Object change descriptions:
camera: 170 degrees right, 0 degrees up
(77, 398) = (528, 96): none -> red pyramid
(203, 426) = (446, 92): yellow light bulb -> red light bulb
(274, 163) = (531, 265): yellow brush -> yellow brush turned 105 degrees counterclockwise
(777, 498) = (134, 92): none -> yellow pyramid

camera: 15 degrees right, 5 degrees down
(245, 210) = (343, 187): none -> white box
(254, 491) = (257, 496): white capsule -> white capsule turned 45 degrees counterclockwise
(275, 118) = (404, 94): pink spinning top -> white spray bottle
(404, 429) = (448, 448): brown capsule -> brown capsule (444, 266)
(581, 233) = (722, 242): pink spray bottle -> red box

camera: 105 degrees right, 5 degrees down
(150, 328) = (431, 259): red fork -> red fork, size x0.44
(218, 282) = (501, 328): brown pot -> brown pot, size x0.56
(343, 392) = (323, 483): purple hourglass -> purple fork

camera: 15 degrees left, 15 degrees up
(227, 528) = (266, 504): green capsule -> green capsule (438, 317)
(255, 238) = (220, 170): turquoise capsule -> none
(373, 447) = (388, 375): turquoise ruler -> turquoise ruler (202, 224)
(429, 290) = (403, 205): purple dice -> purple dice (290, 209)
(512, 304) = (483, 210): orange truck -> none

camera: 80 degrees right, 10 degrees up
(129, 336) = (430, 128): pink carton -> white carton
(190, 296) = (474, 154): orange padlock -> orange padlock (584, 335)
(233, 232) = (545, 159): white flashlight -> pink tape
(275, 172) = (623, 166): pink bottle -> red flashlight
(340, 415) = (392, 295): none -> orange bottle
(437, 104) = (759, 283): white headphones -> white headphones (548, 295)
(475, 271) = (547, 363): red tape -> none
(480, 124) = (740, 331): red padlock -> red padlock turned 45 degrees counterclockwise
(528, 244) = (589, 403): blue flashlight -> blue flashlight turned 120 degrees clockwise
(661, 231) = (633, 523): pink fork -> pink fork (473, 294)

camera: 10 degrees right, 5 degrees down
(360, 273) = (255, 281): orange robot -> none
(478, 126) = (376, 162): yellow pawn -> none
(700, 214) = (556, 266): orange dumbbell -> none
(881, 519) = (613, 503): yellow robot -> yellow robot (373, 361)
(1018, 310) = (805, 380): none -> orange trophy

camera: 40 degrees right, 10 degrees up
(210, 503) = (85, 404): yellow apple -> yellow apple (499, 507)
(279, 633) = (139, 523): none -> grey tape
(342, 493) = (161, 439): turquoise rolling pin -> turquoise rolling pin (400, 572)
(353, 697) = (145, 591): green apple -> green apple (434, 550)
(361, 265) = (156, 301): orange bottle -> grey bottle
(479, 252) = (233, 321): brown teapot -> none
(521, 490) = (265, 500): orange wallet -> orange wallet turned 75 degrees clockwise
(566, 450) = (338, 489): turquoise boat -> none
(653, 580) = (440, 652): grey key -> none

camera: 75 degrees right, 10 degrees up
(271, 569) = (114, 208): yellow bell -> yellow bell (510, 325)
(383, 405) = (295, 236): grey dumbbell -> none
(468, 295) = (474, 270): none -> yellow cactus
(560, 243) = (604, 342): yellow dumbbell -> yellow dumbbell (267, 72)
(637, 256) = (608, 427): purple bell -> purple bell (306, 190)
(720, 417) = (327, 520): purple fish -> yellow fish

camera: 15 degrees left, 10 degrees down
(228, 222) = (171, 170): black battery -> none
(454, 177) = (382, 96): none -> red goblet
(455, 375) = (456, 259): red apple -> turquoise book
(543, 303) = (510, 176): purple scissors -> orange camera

■ **WHAT THE TASK ASKS**:
The entries above hold the needed span. Transcribe exactly the lines from the one with "(383, 405) = (295, 236): grey" to the one with "(720, 417) = (327, 520): purple", both included.

■ **YOUR RESPONSE**:
(383, 405) = (295, 236): grey dumbbell -> none
(468, 295) = (474, 270): none -> yellow cactus
(560, 243) = (604, 342): yellow dumbbell -> yellow dumbbell (267, 72)
(637, 256) = (608, 427): purple bell -> purple bell (306, 190)
(720, 417) = (327, 520): purple fish -> yellow fish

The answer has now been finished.